What to work on =>
In the listing below, identify each line with the word "pear" and return those lines.
Available data below:
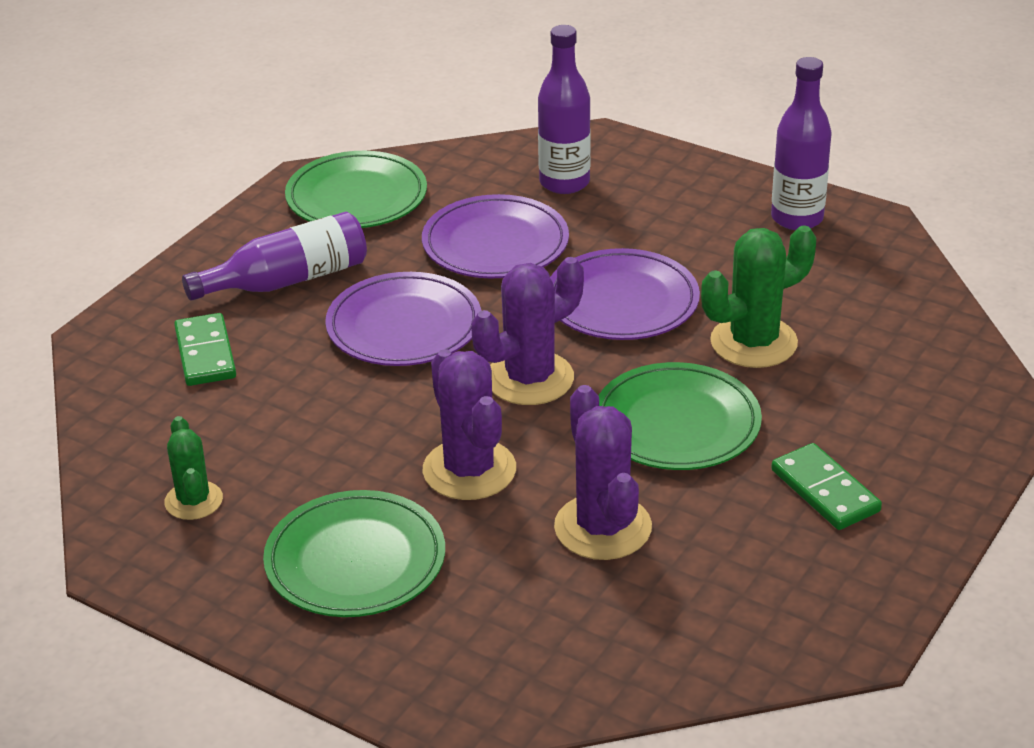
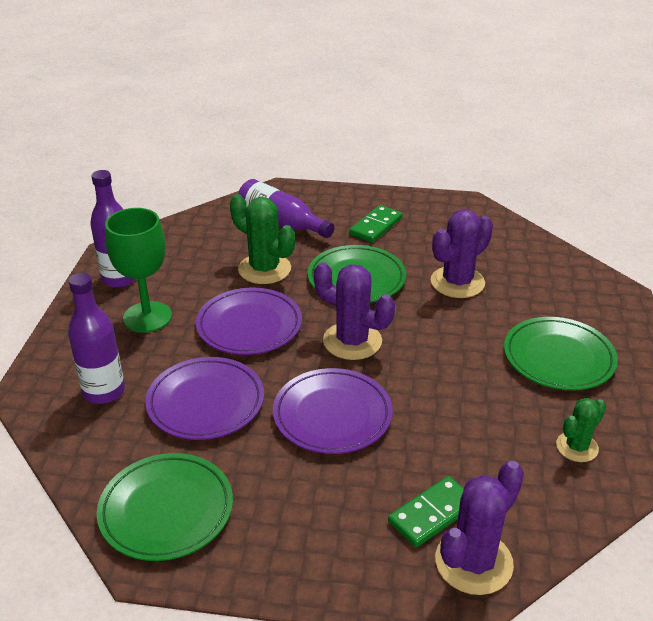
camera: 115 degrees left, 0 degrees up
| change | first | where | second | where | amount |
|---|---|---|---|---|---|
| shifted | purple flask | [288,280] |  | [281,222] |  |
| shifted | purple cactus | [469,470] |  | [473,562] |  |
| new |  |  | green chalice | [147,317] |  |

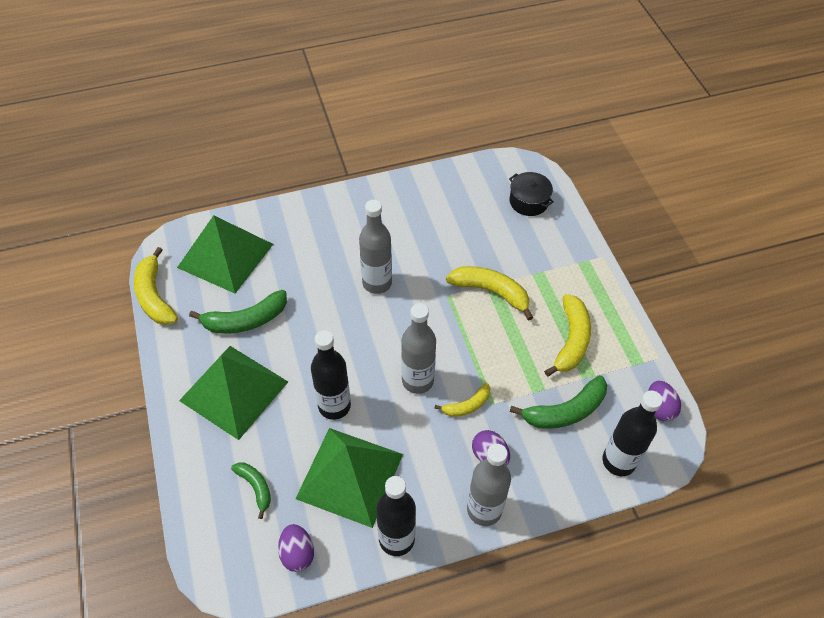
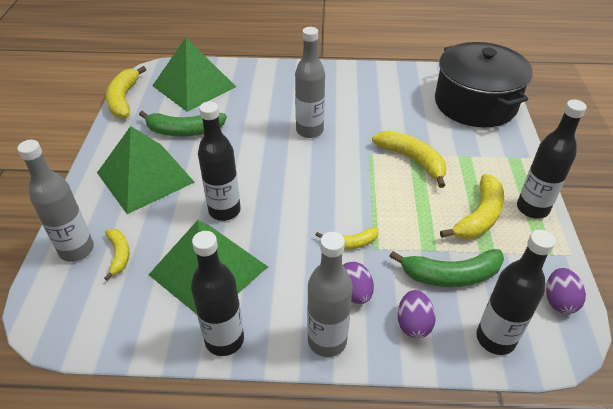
camera: 20 degrees right, 10 degrees down
| change | first | where | second | where | amount |
|---|---|---|---|---|---|
| scaled | black pot | [528,201] |  | [475,103] | x2.18 |
| shifted | grey flask | [417,381] |  | [76,250] |  |
| repainted | green banana fruit | [256,487] | golden banana fruit | [119,255] |  |
| shifted | purple toy egg | [297,553] |  | [413,324] |  |
| new |  |  | black flask | [532,208] |  |

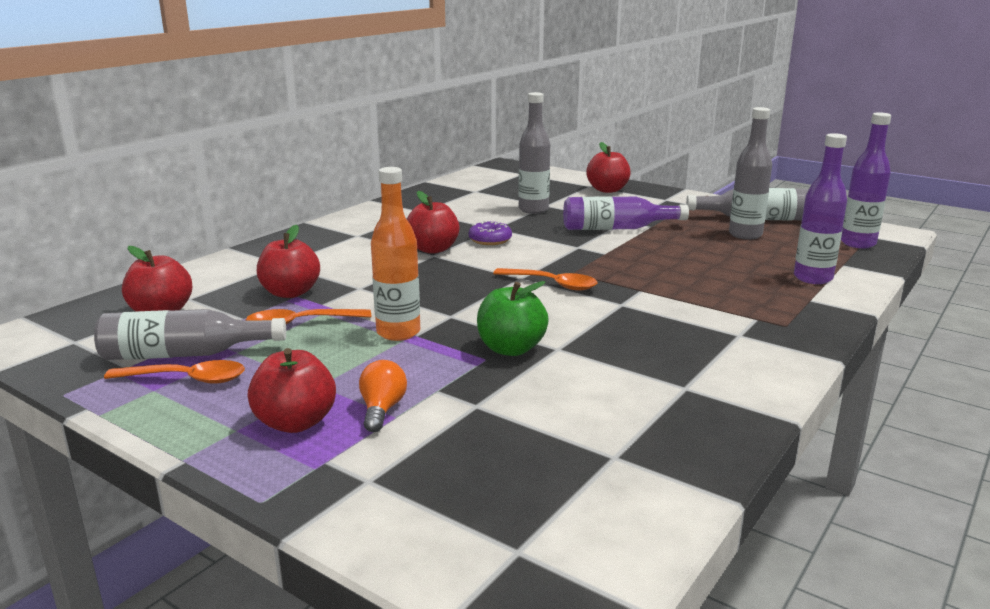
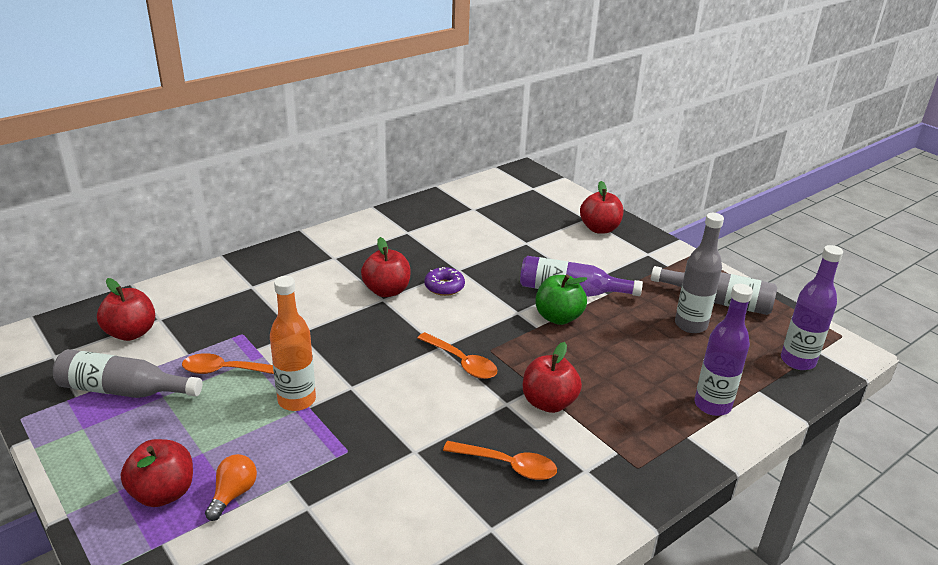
camera: 15 degrees right, 10 degrees up
| change | first | where | second | where | amount |
|---|---|---|---|---|---|
| gone | grey flask | [533,210] |  |  |  |
| shifted | crimson toy apple | [290,293] |  | [548,403] |  |
| shifted | green toy apple | [511,349] |  | [558,317] |  |
| shifted | bright orange teaspoon | [186,379] |  | [507,465] |  |

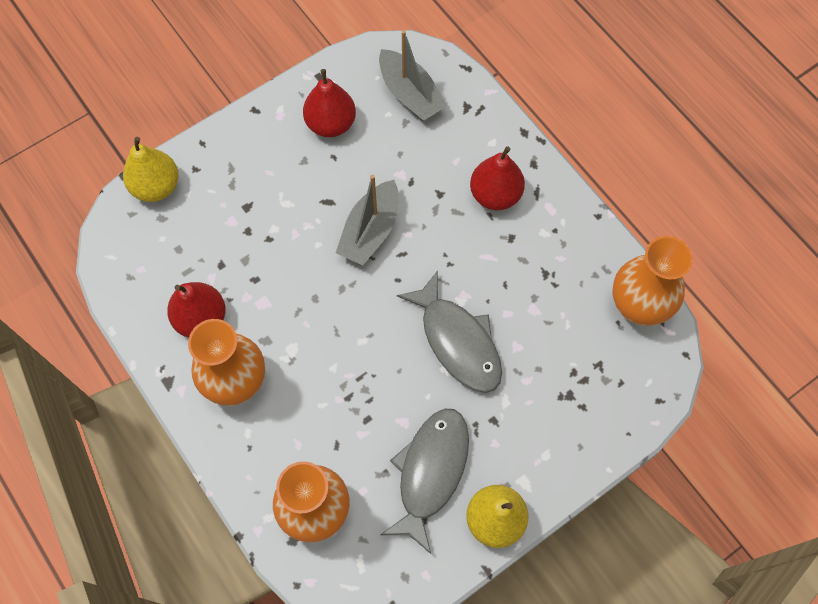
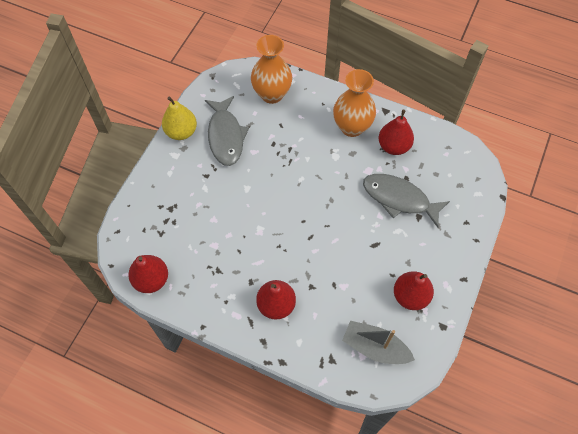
camera: 150 degrees right, 5 degrees down
| change | first | where | second | where | amount |
|---|---|---|---|---|---|
| gone | golden pear fruit | [156,186] |  |  |  |
| gone | grey boat | [370,231] |  |  |  |
| swapped | bright orange tall vase | [638,306] | crimson pear fruit | [151,280] |  |
| shifted | grey toy fish | [458,341] |  | [399,199] |  |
End of Available data.
Answer section =>
| gone | golden pear fruit | [156,186] |  |  |  |
| swapped | bright orange tall vase | [638,306] | crimson pear fruit | [151,280] |  |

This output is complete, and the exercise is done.